> **TO DO**:
What follows is a set of entries. Give them again exactly, without the pictures.

> **Scene comparison data**:
============
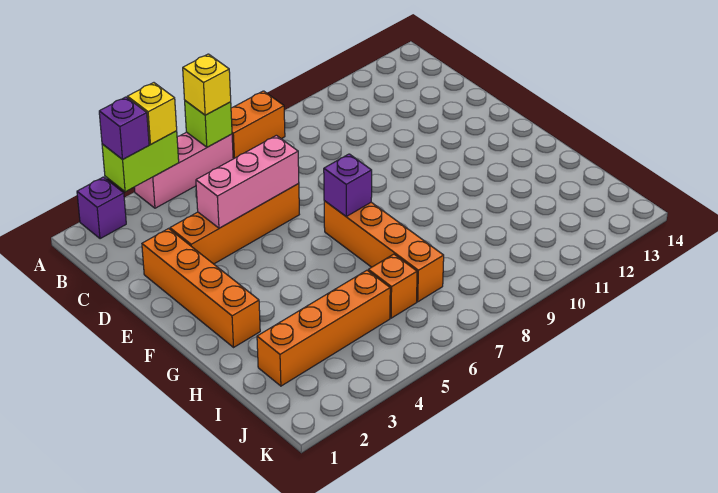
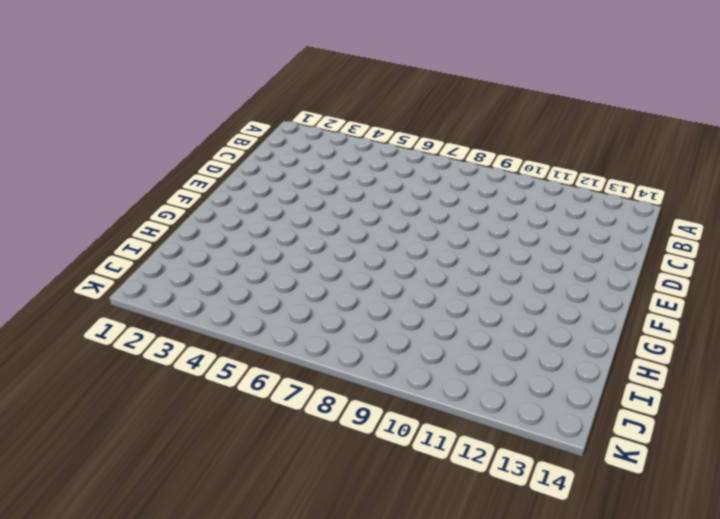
none -> purple brick A2 level 1
none -> pink brick A4:A6 level 1
none -> orange brick A7:A8 level 1

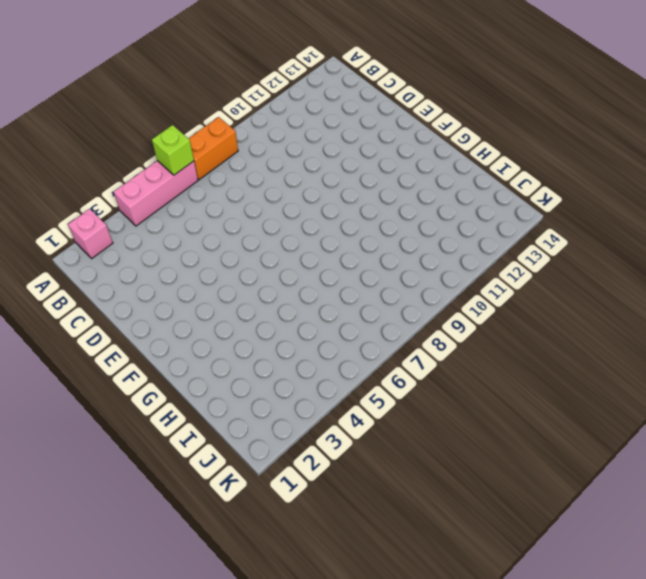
pink brick A2 level 1 -> purple brick A2 level 1
none -> orange brick D2:G2 level 1
none -> orange brick D3:D6 level 1
none -> orange brick F7:I7 level 1

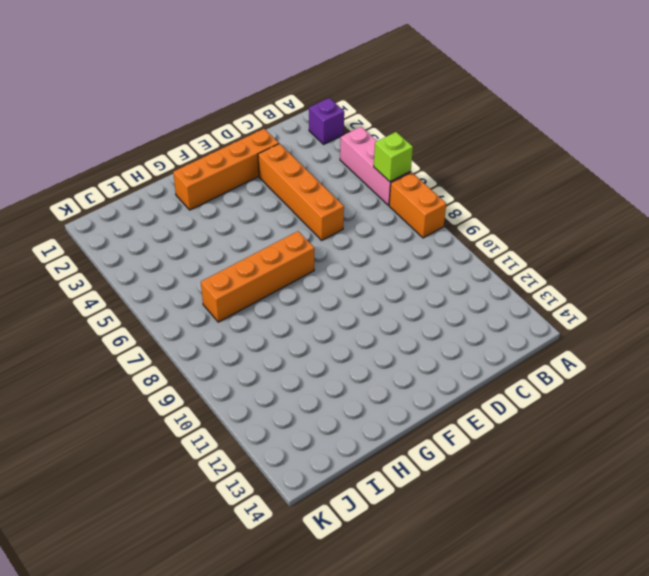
none -> orange brick I2:I5 level 1
none -> orange brick I6 level 1
none -> lime brick A3:A4 level 2

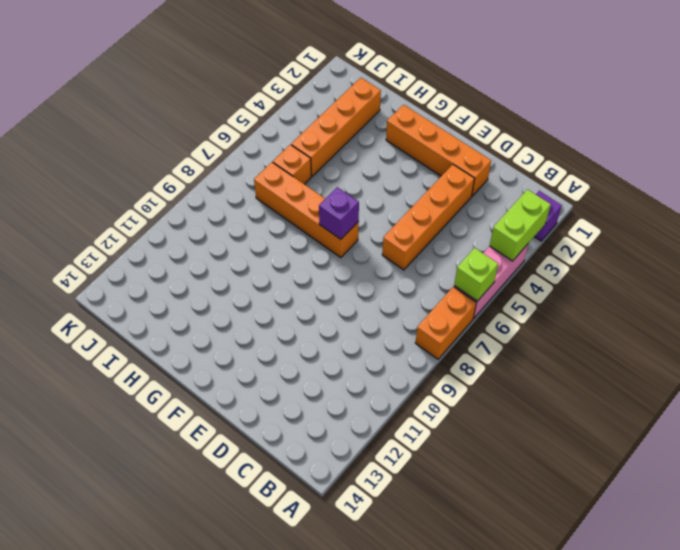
none -> pink brick D4:D6 level 2
none -> purple brick A3 level 3
none -> yellow brick A4 level 3

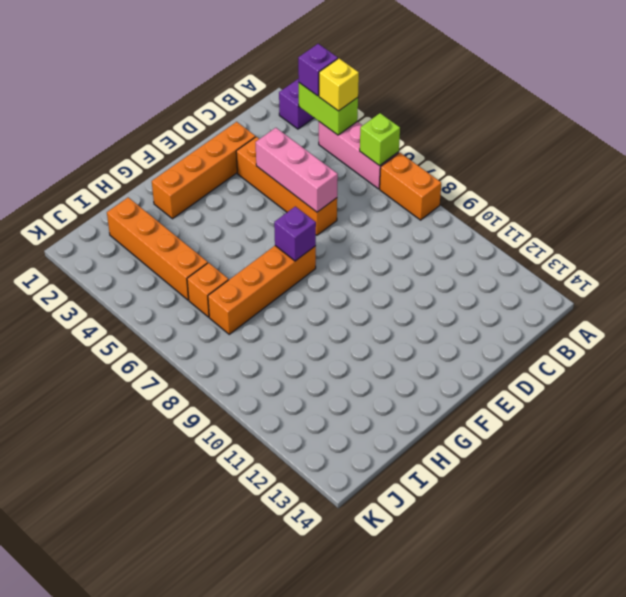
none -> yellow brick A6 level 3

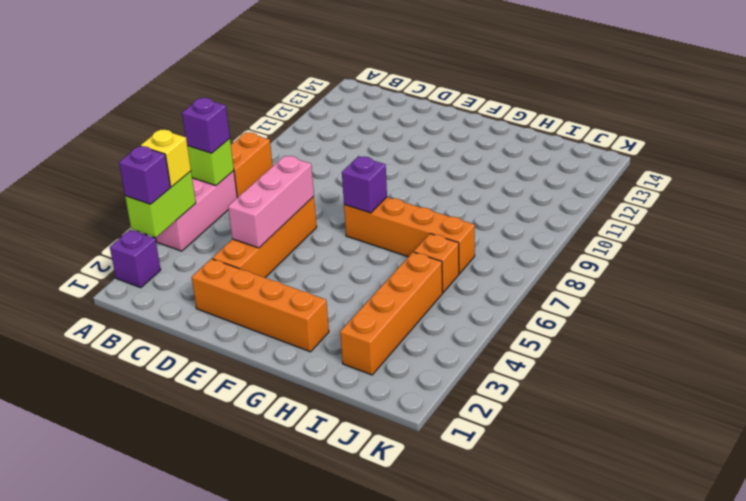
purple brick A6 level 3 -> yellow brick A6 level 3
============
> **WRITTEN SOLUTION**:
none -> purple brick A2 level 1
none -> pink brick A4:A6 level 1
none -> orange brick A7:A8 level 1

pink brick A2 level 1 -> purple brick A2 level 1
none -> orange brick D2:G2 level 1
none -> orange brick D3:D6 level 1
none -> orange brick F7:I7 level 1

none -> orange brick I2:I5 level 1
none -> orange brick I6 level 1
none -> lime brick A3:A4 level 2

none -> pink brick D4:D6 level 2
none -> purple brick A3 level 3
none -> yellow brick A4 level 3

none -> yellow brick A6 level 3

purple brick A6 level 3 -> yellow brick A6 level 3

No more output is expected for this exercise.